### EXCERPTED DATA
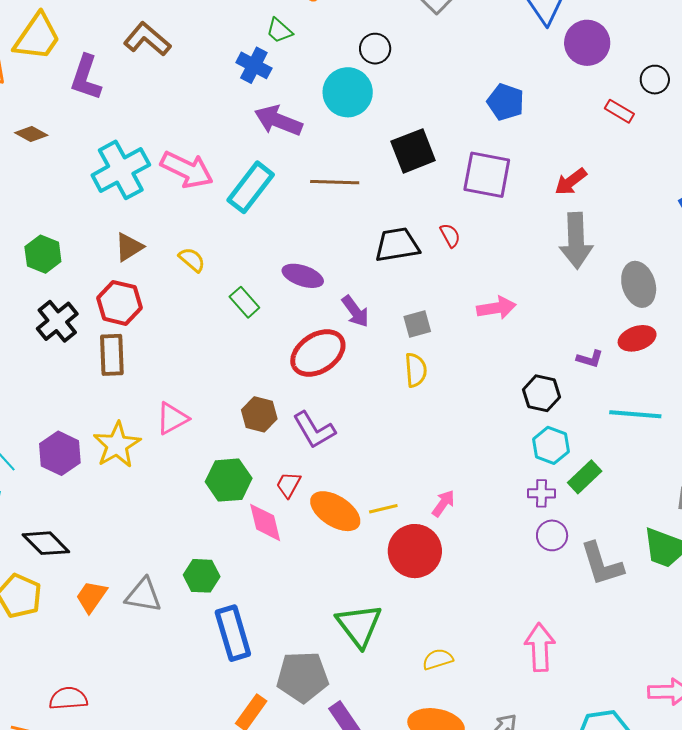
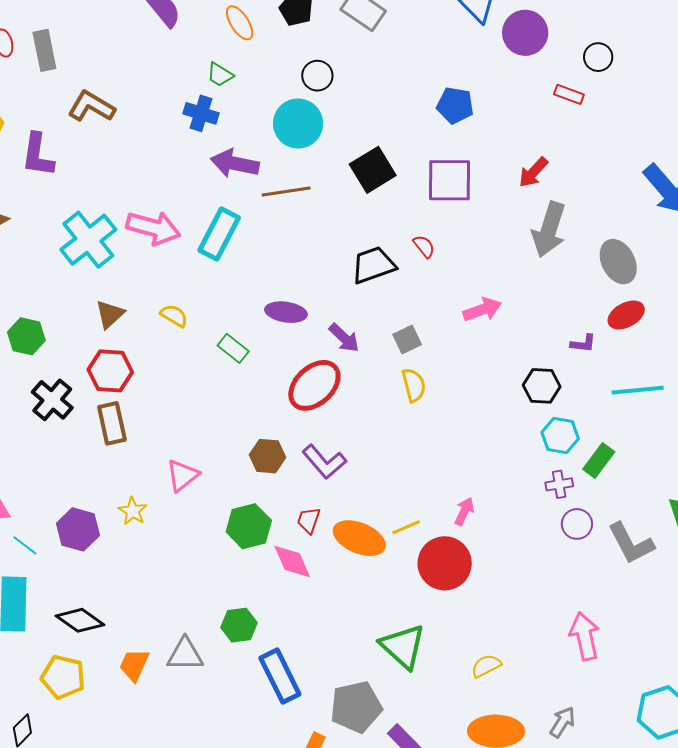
brown line: (335, 182) -> (286, 191), moved
gray arrow: (576, 241) -> (549, 230), turned 30
yellow star: (117, 445) -> (133, 511), size x0.6

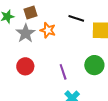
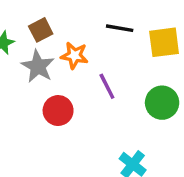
red circle: (25, 66) -> (58, 111), moved
purple line: (63, 72) -> (107, 86), moved

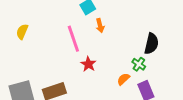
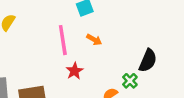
orange arrow: (100, 26) -> (94, 40), moved, turned -56

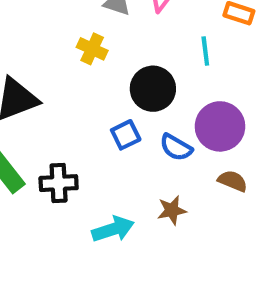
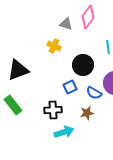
black cross: (59, 183) -> (53, 110), moved
brown star: (172, 210) -> (87, 113), moved

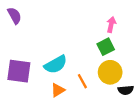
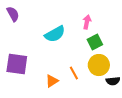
pink arrow: (111, 24) -> (87, 22), moved
cyan semicircle: (56, 65) -> (55, 34), moved

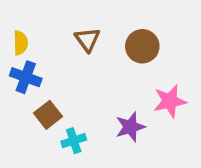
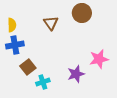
brown circle: (142, 46) -> (82, 13), moved
blue cross: (26, 77) -> (15, 45), turned -30

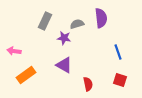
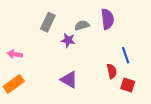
purple triangle: (64, 65) -> (69, 80), moved
orange rectangle: (26, 75) -> (14, 84), moved
red semicircle: (88, 84) -> (112, 71), moved

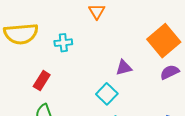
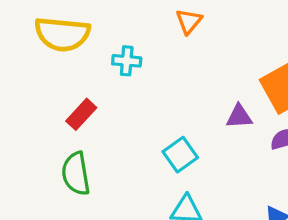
purple triangle: (124, 68) -> (239, 116), moved

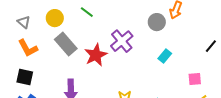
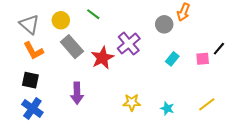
gray triangle: (24, 22) -> (29, 24), size x1.5
pink square: (195, 79) -> (203, 59), moved

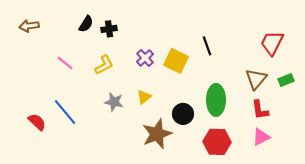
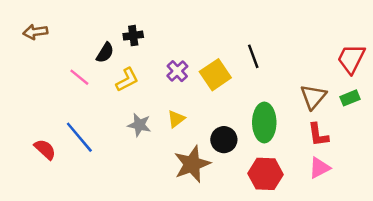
black semicircle: (86, 24) -> (105, 53), moved
red trapezoid: (272, 43) -> (351, 59), moved
yellow square: (176, 61) -> (215, 75), turned 30

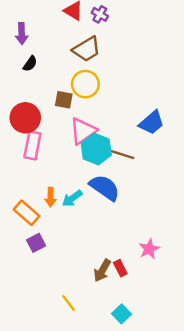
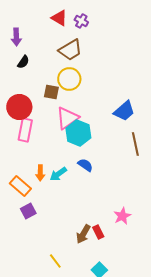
brown line: (120, 154) -> (135, 144), moved, turned 60
blue semicircle: (105, 188) -> (85, 165), size x0.6

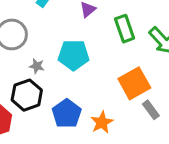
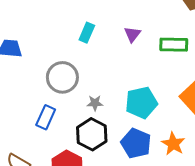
green rectangle: (125, 29) -> (174, 45), turned -56
cyan pentagon: (74, 55) -> (141, 103), moved

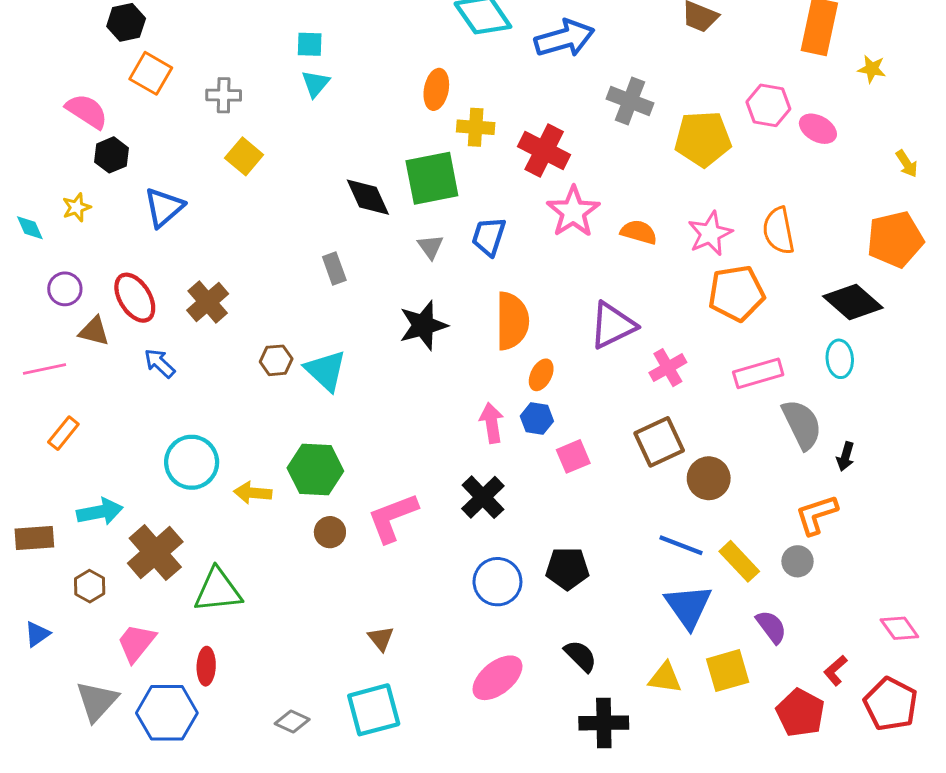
######
YOUR ASSIGNMENT ▸ Only the lines from the start of the records to the one containing "brown star: (172, 210) -> (87, 113), moved" should be repeated, exactly and with both ends kept; drop any pictures.

SOLUTION FOR THIS TASK ▸
brown line: (335, 182) -> (286, 191), moved
gray arrow: (576, 241) -> (549, 230), turned 30
yellow star: (117, 445) -> (133, 511), size x0.6

red circle: (25, 66) -> (58, 111), moved
purple line: (63, 72) -> (107, 86), moved

orange arrow: (100, 26) -> (94, 40), moved, turned -56

black cross: (59, 183) -> (53, 110), moved
brown star: (172, 210) -> (87, 113), moved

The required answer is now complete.